Stored records

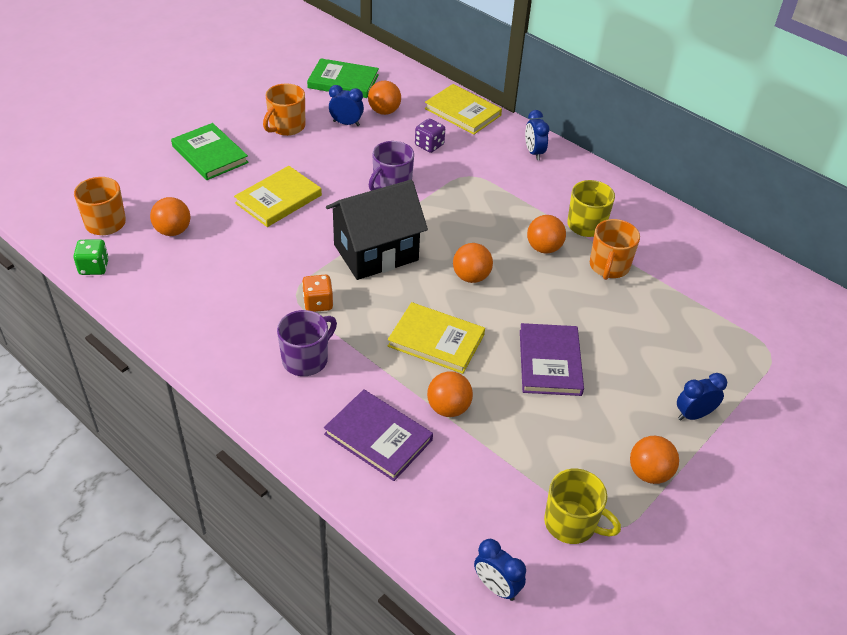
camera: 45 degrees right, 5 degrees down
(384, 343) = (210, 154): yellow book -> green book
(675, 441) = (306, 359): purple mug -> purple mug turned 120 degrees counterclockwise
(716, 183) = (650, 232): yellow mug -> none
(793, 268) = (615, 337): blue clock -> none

**To do**
Write out all of the records above. Keep them exact and leave out the pictures.

**Solution to the exercise**
camera: 45 degrees right, 5 degrees down
(384, 343) = (210, 154): yellow book -> green book
(675, 441) = (306, 359): purple mug -> purple mug turned 120 degrees counterclockwise
(716, 183) = (650, 232): yellow mug -> none
(793, 268) = (615, 337): blue clock -> none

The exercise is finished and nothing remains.